** Supplied entries **

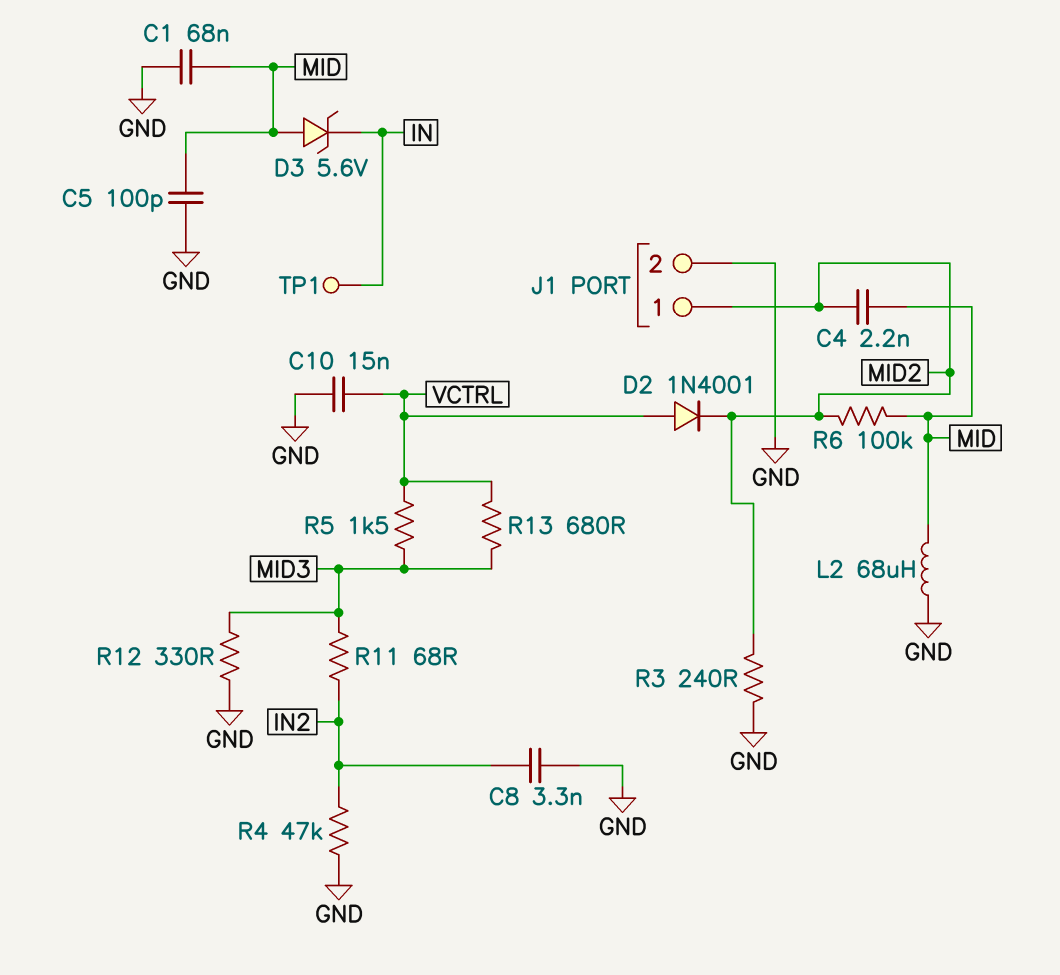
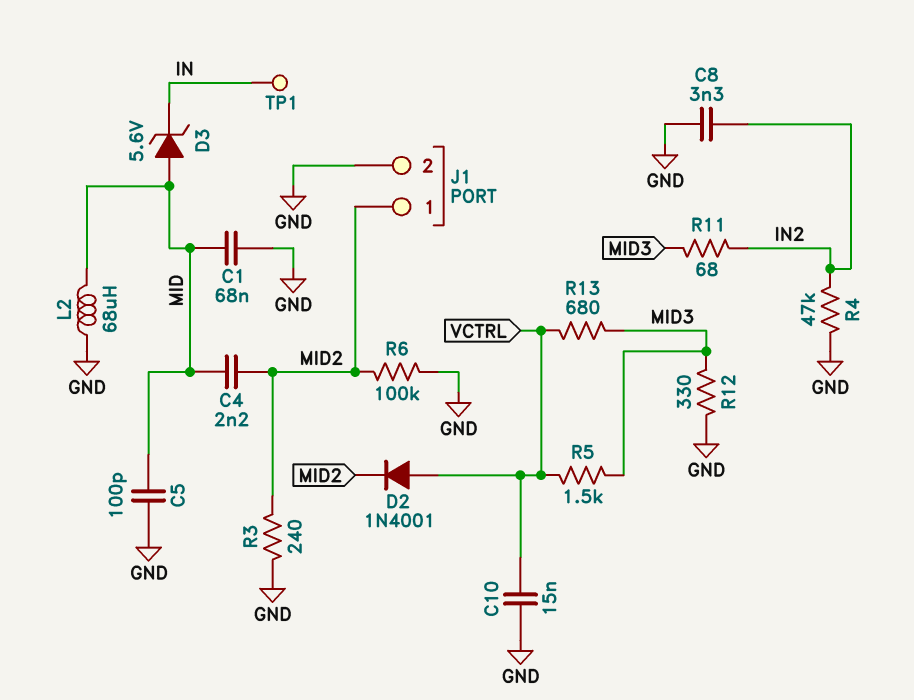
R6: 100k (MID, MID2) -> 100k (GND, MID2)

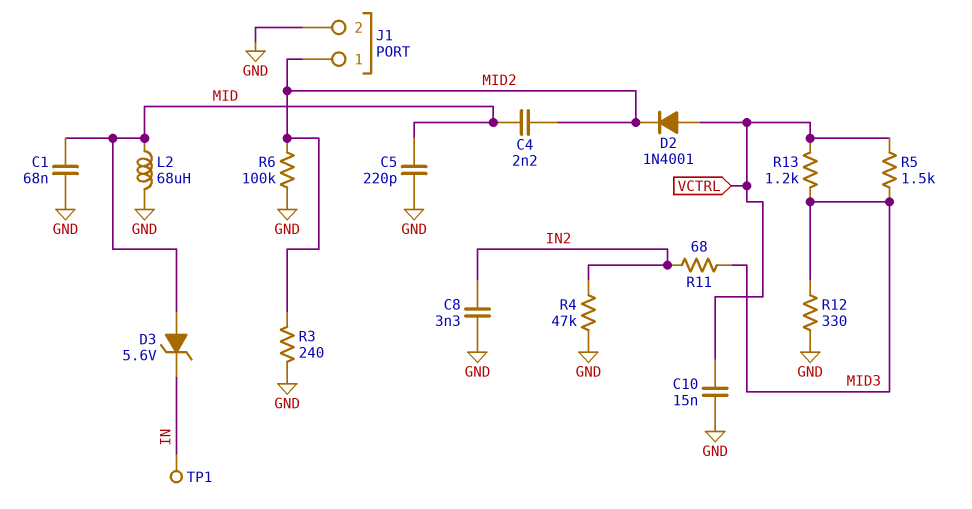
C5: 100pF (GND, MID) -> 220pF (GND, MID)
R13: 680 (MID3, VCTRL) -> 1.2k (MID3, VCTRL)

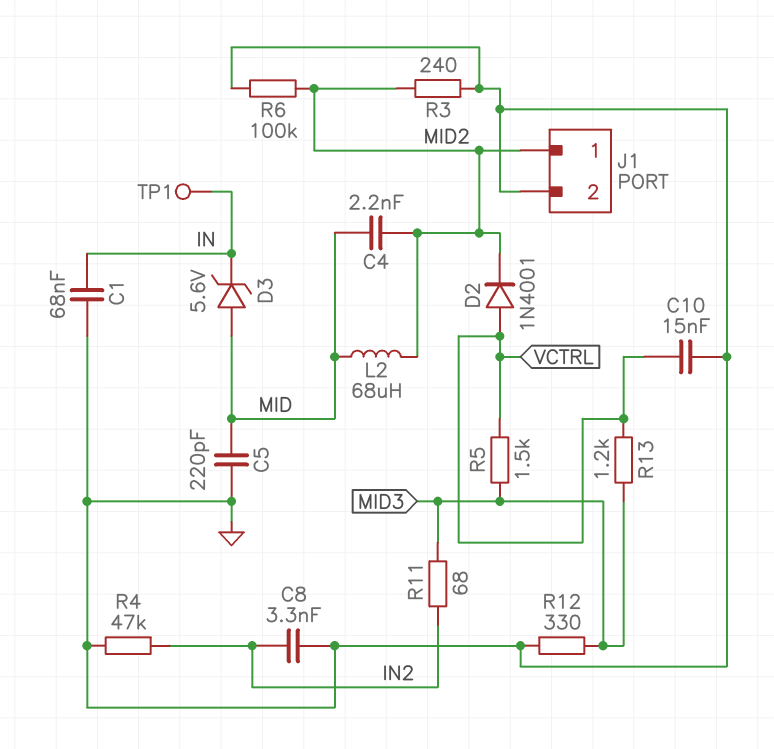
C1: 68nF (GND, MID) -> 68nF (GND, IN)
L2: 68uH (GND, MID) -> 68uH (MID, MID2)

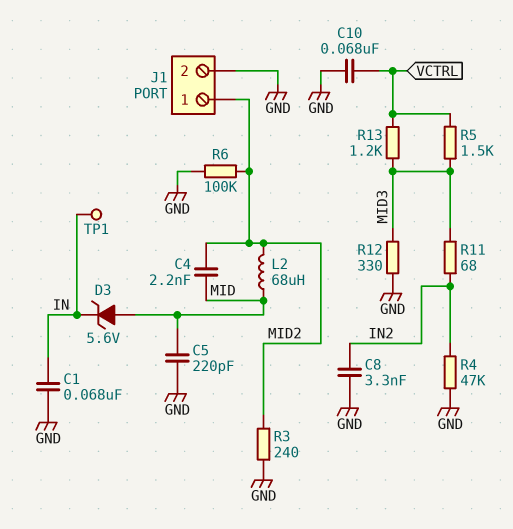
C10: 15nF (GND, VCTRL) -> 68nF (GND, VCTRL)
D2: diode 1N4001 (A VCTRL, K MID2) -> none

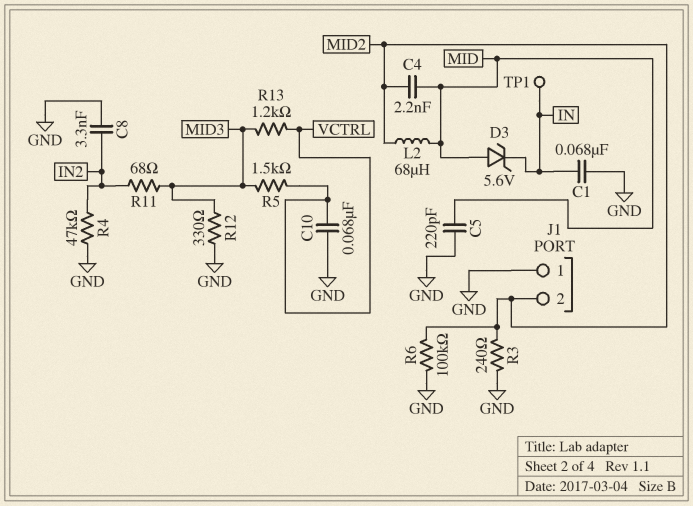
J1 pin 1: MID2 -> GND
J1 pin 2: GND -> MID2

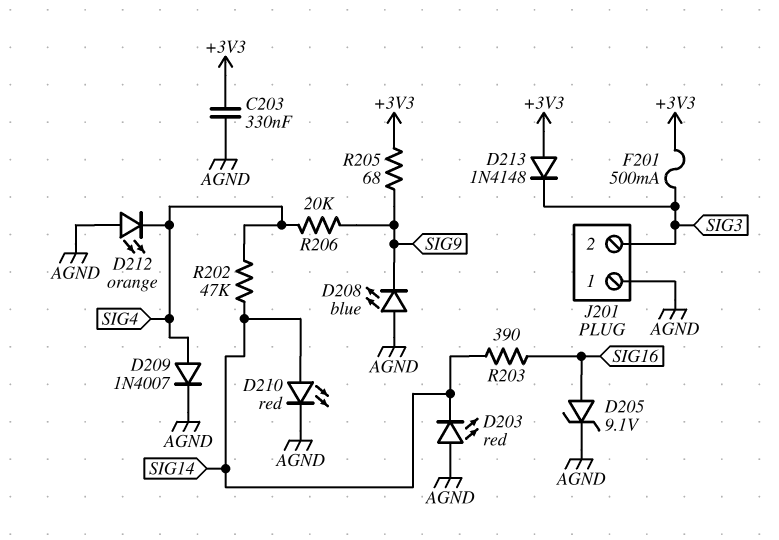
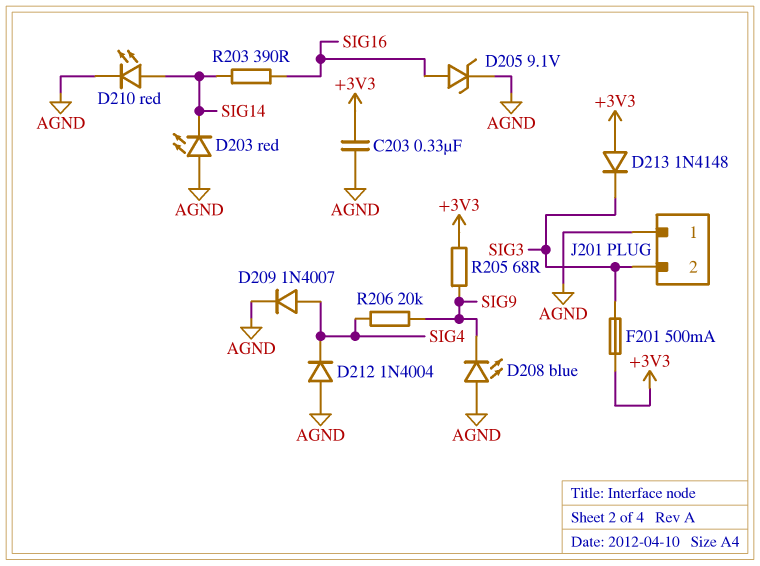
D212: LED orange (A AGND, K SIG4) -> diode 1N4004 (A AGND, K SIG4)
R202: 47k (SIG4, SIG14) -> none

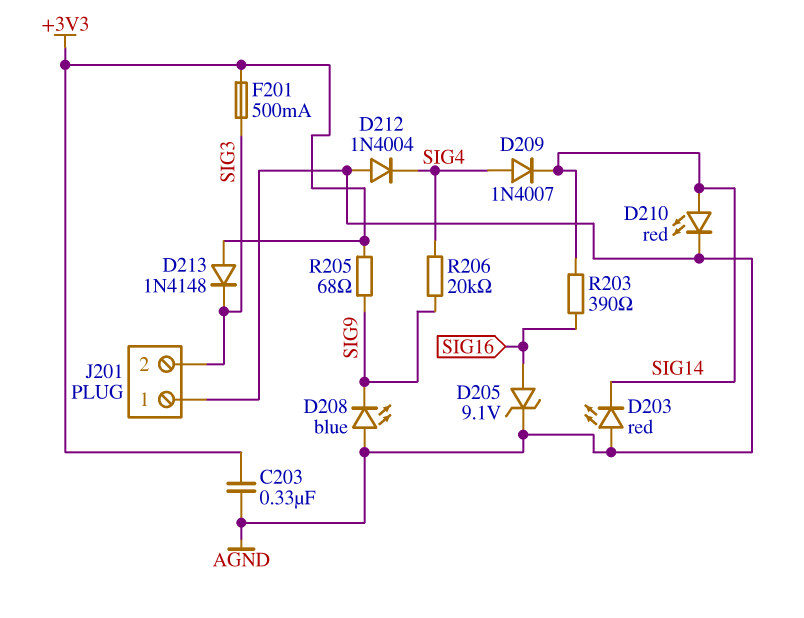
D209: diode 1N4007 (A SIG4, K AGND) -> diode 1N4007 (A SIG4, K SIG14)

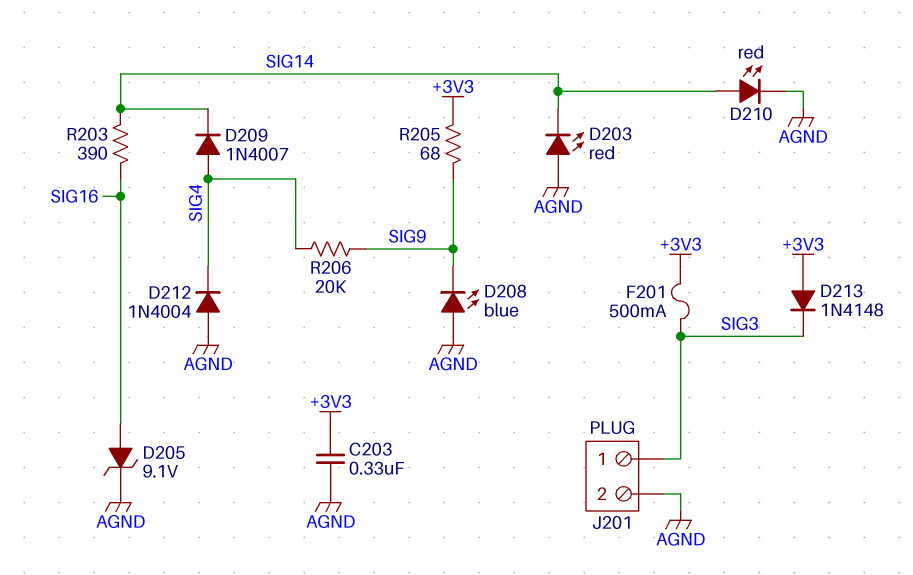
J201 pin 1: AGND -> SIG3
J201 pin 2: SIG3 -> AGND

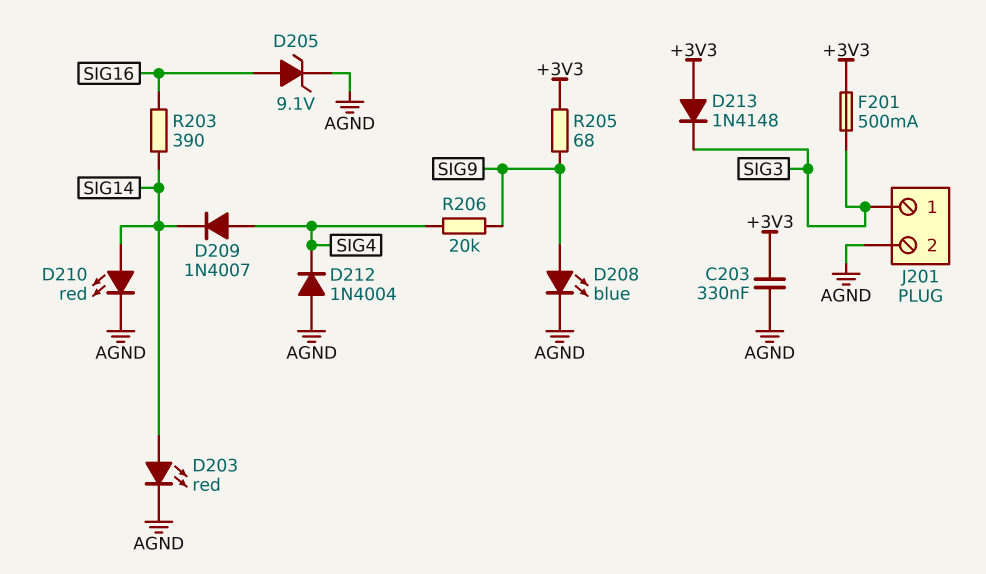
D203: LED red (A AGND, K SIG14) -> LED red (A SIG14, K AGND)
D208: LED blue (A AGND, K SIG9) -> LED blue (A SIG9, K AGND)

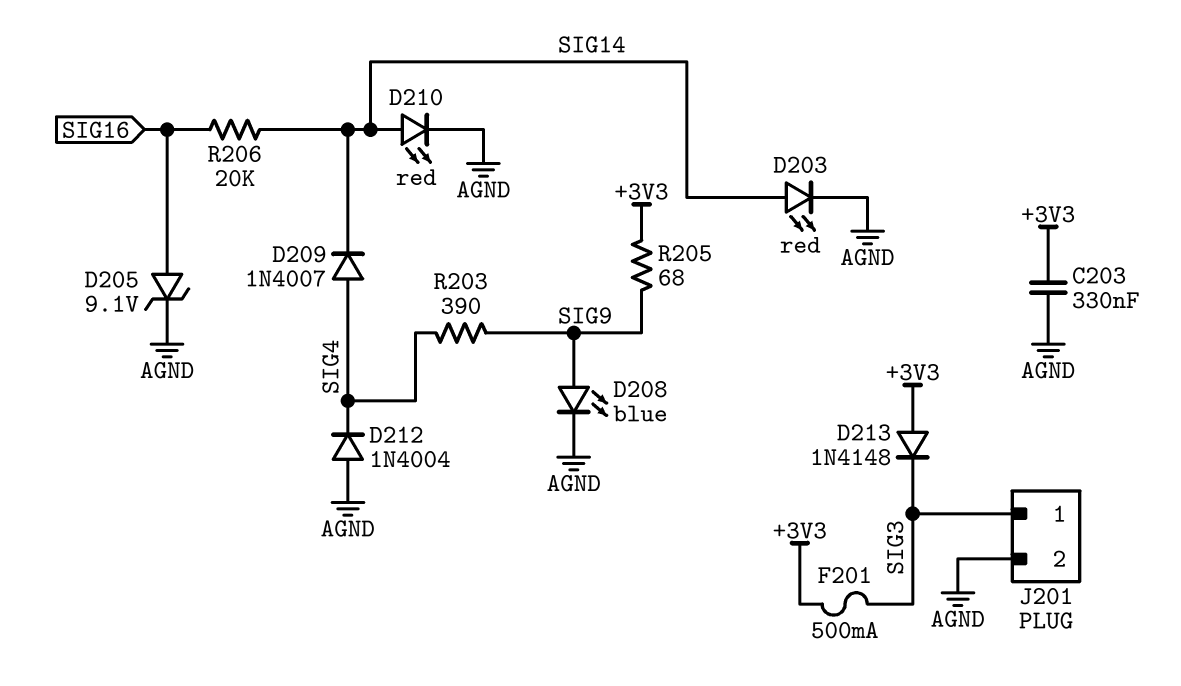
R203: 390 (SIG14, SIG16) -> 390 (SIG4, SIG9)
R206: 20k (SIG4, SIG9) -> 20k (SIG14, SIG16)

** Task prompt **
Would you copy all of the data exactly? Keep the pictures out of it.

** Exercise response **
R6: 100k (MID, MID2) -> 100k (GND, MID2)

C5: 100pF (GND, MID) -> 220pF (GND, MID)
R13: 680 (MID3, VCTRL) -> 1.2k (MID3, VCTRL)

C1: 68nF (GND, MID) -> 68nF (GND, IN)
L2: 68uH (GND, MID) -> 68uH (MID, MID2)

C10: 15nF (GND, VCTRL) -> 68nF (GND, VCTRL)
D2: diode 1N4001 (A VCTRL, K MID2) -> none

J1 pin 1: MID2 -> GND
J1 pin 2: GND -> MID2

D212: LED orange (A AGND, K SIG4) -> diode 1N4004 (A AGND, K SIG4)
R202: 47k (SIG4, SIG14) -> none

D209: diode 1N4007 (A SIG4, K AGND) -> diode 1N4007 (A SIG4, K SIG14)

J201 pin 1: AGND -> SIG3
J201 pin 2: SIG3 -> AGND

D203: LED red (A AGND, K SIG14) -> LED red (A SIG14, K AGND)
D208: LED blue (A AGND, K SIG9) -> LED blue (A SIG9, K AGND)

R203: 390 (SIG14, SIG16) -> 390 (SIG4, SIG9)
R206: 20k (SIG4, SIG9) -> 20k (SIG14, SIG16)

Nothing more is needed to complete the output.